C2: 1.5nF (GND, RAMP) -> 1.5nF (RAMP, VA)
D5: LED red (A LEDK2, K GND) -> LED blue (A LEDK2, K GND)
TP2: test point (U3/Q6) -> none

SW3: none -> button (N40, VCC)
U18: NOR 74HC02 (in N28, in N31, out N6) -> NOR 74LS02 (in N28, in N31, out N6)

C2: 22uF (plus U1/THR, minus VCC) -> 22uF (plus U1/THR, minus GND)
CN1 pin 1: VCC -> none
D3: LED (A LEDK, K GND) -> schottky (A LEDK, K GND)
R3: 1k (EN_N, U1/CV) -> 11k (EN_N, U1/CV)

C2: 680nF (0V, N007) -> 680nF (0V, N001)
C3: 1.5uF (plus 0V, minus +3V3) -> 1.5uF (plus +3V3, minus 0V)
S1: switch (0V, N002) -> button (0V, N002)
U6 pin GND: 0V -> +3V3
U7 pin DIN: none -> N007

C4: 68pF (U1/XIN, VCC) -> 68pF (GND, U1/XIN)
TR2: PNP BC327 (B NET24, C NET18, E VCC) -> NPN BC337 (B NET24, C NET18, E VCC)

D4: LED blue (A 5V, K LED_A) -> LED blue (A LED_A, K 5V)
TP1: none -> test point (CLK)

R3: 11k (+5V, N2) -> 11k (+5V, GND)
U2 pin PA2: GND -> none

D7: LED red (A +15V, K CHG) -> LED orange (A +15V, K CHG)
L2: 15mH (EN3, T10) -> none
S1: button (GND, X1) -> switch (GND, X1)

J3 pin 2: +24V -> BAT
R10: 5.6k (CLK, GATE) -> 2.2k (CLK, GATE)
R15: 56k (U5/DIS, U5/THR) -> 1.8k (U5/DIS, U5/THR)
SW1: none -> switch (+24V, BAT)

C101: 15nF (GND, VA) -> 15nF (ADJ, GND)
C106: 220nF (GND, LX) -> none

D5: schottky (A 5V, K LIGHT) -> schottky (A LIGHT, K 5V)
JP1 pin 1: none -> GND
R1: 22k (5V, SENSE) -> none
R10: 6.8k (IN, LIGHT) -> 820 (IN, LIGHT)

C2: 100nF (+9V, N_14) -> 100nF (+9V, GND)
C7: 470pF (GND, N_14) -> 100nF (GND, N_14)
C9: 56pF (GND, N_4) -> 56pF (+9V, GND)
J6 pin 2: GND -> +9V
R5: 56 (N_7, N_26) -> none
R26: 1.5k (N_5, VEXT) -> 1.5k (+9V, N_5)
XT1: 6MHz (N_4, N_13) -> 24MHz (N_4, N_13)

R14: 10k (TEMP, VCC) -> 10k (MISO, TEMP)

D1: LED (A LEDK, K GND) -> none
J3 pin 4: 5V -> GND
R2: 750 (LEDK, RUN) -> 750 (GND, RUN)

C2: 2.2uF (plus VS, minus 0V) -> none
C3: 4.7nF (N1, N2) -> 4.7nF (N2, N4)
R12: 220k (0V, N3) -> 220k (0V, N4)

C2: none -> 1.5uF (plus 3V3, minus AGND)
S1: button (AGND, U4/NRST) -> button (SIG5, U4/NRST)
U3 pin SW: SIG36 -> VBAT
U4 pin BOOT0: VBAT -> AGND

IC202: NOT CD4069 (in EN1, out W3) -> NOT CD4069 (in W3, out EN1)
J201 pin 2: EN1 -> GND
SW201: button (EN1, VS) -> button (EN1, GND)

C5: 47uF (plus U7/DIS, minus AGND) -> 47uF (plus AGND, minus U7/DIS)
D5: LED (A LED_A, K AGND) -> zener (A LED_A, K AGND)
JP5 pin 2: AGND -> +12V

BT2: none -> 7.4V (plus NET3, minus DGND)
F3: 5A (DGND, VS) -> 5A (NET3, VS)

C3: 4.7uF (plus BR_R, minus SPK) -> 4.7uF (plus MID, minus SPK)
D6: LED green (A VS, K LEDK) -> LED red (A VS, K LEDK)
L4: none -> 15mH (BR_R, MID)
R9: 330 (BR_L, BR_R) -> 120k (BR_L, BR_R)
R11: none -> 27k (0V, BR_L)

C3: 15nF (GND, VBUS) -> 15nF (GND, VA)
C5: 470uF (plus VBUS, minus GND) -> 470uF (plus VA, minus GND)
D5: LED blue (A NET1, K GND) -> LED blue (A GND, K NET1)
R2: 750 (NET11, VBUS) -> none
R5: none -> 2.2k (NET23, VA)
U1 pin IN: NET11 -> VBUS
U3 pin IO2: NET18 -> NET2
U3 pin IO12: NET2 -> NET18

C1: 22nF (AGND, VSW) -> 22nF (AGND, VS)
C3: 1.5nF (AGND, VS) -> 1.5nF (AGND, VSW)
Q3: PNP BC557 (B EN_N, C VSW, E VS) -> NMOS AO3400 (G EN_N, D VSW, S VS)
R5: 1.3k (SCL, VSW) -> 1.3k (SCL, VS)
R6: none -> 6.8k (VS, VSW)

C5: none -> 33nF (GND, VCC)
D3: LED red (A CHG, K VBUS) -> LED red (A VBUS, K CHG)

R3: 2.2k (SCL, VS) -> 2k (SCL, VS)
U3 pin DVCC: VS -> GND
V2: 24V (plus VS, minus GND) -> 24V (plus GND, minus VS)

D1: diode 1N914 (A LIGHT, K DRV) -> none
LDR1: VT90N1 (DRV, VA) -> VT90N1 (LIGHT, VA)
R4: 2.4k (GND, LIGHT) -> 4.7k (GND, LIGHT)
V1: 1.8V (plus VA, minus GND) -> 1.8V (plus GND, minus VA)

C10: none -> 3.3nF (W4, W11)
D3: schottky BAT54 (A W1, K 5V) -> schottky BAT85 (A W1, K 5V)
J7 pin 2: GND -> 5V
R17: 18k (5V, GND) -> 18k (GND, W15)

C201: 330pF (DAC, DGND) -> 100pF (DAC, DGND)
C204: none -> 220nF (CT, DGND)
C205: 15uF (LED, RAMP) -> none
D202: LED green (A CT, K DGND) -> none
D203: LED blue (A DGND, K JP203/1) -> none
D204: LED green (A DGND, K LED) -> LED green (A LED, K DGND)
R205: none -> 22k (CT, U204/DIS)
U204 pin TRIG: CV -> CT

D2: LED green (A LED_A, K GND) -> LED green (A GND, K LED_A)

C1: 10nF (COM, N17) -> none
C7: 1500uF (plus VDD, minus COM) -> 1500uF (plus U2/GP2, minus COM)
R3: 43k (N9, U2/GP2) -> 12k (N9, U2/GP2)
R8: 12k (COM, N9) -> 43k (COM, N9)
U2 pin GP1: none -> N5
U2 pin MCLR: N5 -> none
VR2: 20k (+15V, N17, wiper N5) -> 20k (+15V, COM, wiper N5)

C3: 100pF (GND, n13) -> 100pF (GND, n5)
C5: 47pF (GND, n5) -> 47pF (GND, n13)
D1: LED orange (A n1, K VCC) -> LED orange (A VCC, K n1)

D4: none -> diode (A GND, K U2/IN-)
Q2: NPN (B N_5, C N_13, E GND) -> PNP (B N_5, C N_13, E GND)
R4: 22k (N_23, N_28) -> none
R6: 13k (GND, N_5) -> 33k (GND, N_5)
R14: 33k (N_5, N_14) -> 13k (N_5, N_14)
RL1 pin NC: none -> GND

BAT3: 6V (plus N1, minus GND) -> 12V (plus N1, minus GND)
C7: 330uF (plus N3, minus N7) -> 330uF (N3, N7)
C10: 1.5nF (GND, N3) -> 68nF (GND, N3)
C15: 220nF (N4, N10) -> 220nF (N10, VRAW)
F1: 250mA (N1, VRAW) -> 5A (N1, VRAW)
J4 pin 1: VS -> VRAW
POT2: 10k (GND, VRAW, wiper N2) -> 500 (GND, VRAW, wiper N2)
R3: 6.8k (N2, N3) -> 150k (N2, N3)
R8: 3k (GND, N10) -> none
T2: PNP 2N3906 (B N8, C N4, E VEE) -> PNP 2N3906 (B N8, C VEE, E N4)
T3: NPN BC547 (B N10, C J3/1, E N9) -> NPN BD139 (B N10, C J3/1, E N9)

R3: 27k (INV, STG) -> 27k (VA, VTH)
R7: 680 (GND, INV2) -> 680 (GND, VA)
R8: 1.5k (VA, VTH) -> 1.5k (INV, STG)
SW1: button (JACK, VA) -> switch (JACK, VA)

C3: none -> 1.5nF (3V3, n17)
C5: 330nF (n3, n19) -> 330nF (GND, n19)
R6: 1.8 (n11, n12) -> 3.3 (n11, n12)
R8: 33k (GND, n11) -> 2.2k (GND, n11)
== == ==
What needs to be done:
Begin at the first line of the material above. Transcribe each line exactly, ending with the line that contains "CN1 pin 1: VCC -> none".

Response box:
C2: 1.5nF (GND, RAMP) -> 1.5nF (RAMP, VA)
D5: LED red (A LEDK2, K GND) -> LED blue (A LEDK2, K GND)
TP2: test point (U3/Q6) -> none

SW3: none -> button (N40, VCC)
U18: NOR 74HC02 (in N28, in N31, out N6) -> NOR 74LS02 (in N28, in N31, out N6)

C2: 22uF (plus U1/THR, minus VCC) -> 22uF (plus U1/THR, minus GND)
CN1 pin 1: VCC -> none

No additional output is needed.